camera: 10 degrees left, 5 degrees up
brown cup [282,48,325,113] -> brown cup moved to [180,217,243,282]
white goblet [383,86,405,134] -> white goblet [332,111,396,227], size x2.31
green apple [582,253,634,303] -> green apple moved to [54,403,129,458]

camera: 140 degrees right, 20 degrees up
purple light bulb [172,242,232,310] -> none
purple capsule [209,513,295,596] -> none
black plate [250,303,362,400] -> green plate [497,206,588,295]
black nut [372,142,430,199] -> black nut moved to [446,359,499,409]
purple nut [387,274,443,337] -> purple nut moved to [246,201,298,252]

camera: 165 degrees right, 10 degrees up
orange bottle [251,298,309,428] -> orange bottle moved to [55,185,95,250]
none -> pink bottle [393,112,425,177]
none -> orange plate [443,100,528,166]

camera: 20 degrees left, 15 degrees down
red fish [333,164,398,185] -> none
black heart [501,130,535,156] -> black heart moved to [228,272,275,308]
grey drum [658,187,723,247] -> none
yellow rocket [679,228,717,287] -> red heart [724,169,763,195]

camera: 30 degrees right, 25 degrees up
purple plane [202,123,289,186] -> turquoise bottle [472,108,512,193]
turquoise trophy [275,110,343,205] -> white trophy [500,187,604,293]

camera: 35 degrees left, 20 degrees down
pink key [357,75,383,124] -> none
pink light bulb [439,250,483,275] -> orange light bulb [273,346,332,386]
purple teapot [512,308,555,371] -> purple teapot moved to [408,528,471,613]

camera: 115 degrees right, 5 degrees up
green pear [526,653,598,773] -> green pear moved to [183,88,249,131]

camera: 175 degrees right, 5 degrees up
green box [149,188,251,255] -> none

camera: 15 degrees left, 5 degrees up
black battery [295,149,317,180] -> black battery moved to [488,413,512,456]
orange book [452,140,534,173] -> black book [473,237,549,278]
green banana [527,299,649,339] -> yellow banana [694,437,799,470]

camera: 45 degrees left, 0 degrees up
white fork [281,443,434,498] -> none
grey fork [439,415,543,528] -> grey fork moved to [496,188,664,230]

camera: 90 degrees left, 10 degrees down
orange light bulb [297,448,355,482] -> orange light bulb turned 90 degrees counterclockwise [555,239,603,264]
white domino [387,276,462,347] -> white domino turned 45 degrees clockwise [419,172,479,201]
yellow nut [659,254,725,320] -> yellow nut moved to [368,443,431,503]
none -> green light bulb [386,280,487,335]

—————

◆ **About this exercise**
Copy out all of the records shown above exactly.

◆ **Solution for this problem**
camera: 10 degrees left, 5 degrees up
brown cup [282,48,325,113] -> brown cup moved to [180,217,243,282]
white goblet [383,86,405,134] -> white goblet [332,111,396,227], size x2.31
green apple [582,253,634,303] -> green apple moved to [54,403,129,458]

camera: 140 degrees right, 20 degrees up
purple light bulb [172,242,232,310] -> none
purple capsule [209,513,295,596] -> none
black plate [250,303,362,400] -> green plate [497,206,588,295]
black nut [372,142,430,199] -> black nut moved to [446,359,499,409]
purple nut [387,274,443,337] -> purple nut moved to [246,201,298,252]

camera: 165 degrees right, 10 degrees up
orange bottle [251,298,309,428] -> orange bottle moved to [55,185,95,250]
none -> pink bottle [393,112,425,177]
none -> orange plate [443,100,528,166]

camera: 20 degrees left, 15 degrees down
red fish [333,164,398,185] -> none
black heart [501,130,535,156] -> black heart moved to [228,272,275,308]
grey drum [658,187,723,247] -> none
yellow rocket [679,228,717,287] -> red heart [724,169,763,195]

camera: 30 degrees right, 25 degrees up
purple plane [202,123,289,186] -> turquoise bottle [472,108,512,193]
turquoise trophy [275,110,343,205] -> white trophy [500,187,604,293]

camera: 35 degrees left, 20 degrees down
pink key [357,75,383,124] -> none
pink light bulb [439,250,483,275] -> orange light bulb [273,346,332,386]
purple teapot [512,308,555,371] -> purple teapot moved to [408,528,471,613]

camera: 115 degrees right, 5 degrees up
green pear [526,653,598,773] -> green pear moved to [183,88,249,131]

camera: 175 degrees right, 5 degrees up
green box [149,188,251,255] -> none

camera: 15 degrees left, 5 degrees up
black battery [295,149,317,180] -> black battery moved to [488,413,512,456]
orange book [452,140,534,173] -> black book [473,237,549,278]
green banana [527,299,649,339] -> yellow banana [694,437,799,470]

camera: 45 degrees left, 0 degrees up
white fork [281,443,434,498] -> none
grey fork [439,415,543,528] -> grey fork moved to [496,188,664,230]

camera: 90 degrees left, 10 degrees down
orange light bulb [297,448,355,482] -> orange light bulb turned 90 degrees counterclockwise [555,239,603,264]
white domino [387,276,462,347] -> white domino turned 45 degrees clockwise [419,172,479,201]
yellow nut [659,254,725,320] -> yellow nut moved to [368,443,431,503]
none -> green light bulb [386,280,487,335]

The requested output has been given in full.